-- WORK ORDER --
List each line of the data that holds the word "camera".

-- RECORDS TO PROCESS --
※ ※ ※

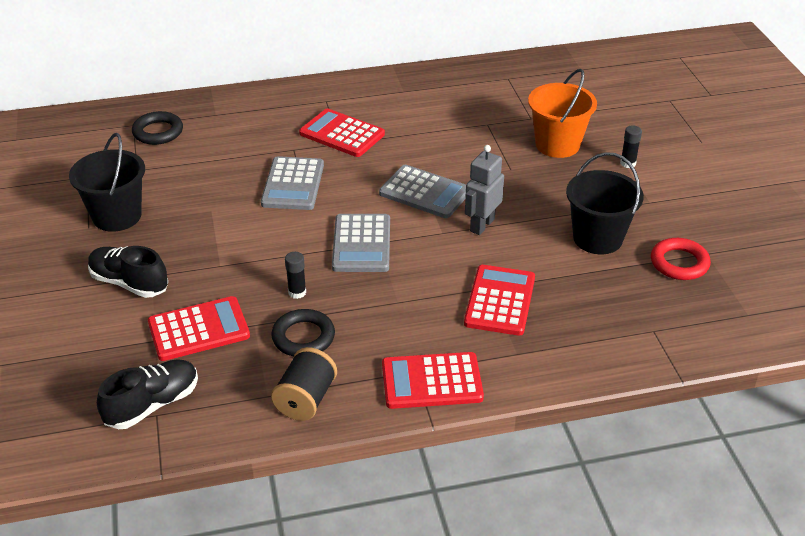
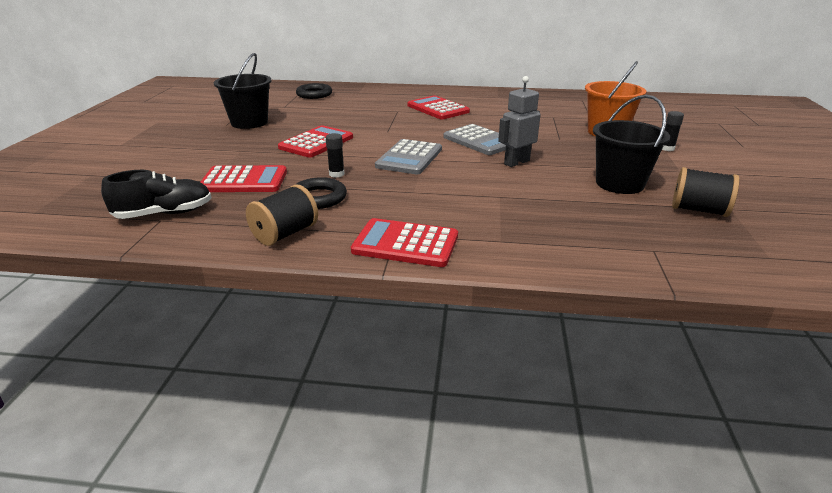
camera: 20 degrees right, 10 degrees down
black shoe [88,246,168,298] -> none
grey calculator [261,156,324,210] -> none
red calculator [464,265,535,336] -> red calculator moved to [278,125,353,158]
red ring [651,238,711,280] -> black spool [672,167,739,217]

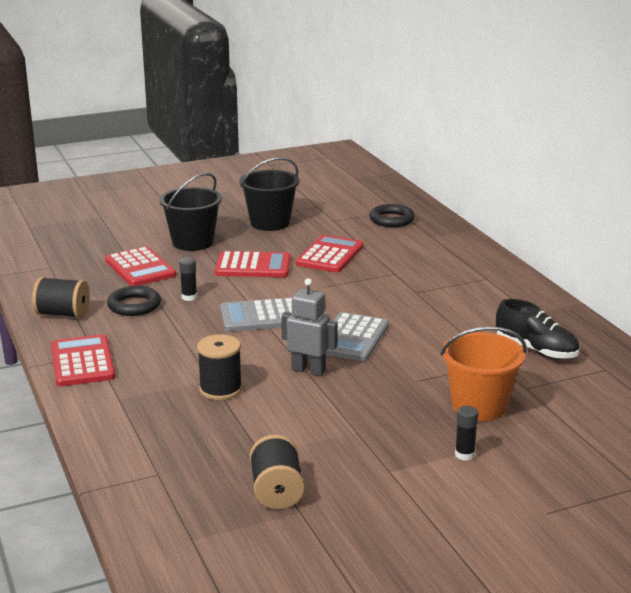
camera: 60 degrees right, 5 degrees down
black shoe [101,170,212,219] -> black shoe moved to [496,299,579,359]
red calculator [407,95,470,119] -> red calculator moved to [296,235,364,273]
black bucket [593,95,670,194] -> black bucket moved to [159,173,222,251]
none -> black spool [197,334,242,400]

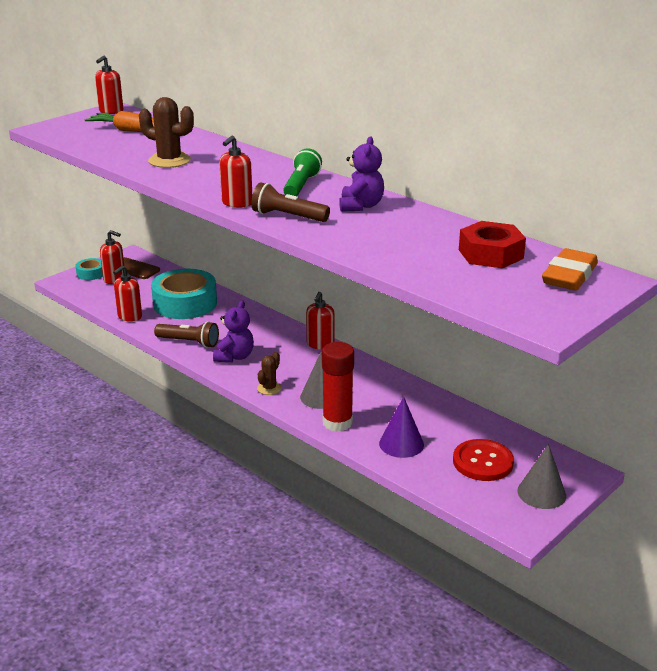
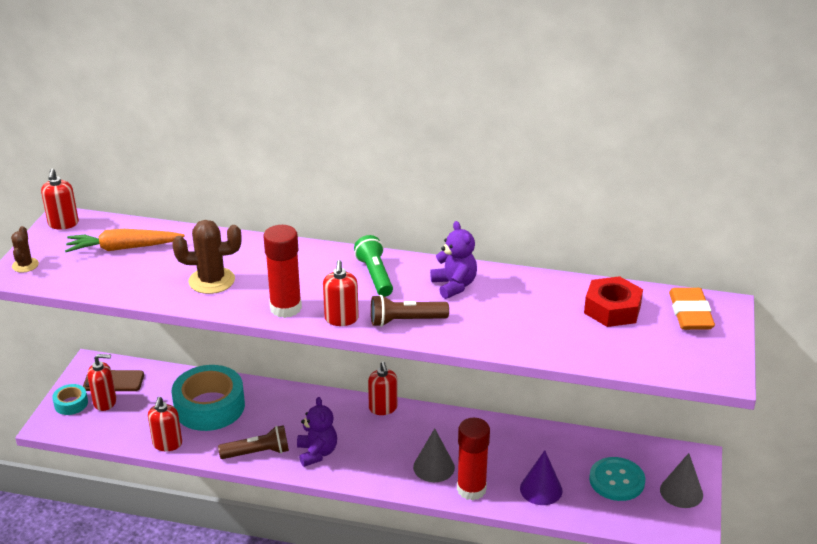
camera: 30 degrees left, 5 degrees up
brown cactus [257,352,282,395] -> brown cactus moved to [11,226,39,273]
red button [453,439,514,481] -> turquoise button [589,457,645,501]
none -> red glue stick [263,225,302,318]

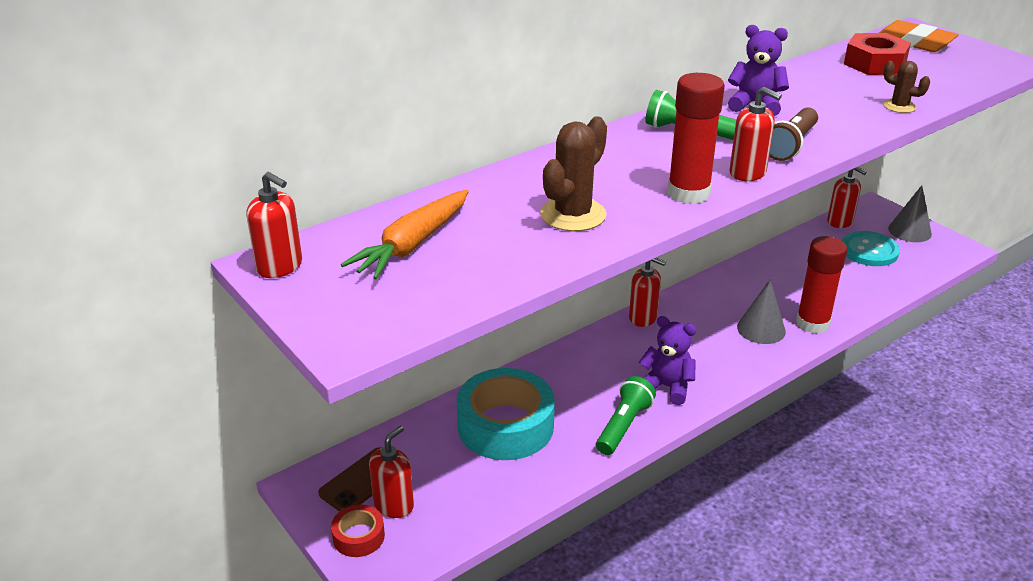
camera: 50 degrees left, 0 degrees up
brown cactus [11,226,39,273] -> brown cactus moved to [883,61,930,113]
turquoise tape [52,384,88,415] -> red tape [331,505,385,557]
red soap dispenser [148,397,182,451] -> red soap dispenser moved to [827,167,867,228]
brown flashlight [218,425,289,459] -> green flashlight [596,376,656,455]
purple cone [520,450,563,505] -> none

※ ※ ※

-- EXERCISE RESULT --
camera: 20 degrees right, 10 degrees down
camera: 60 degrees right, 5 degrees down
camera: 30 degrees left, 5 degrees up
camera: 50 degrees left, 0 degrees up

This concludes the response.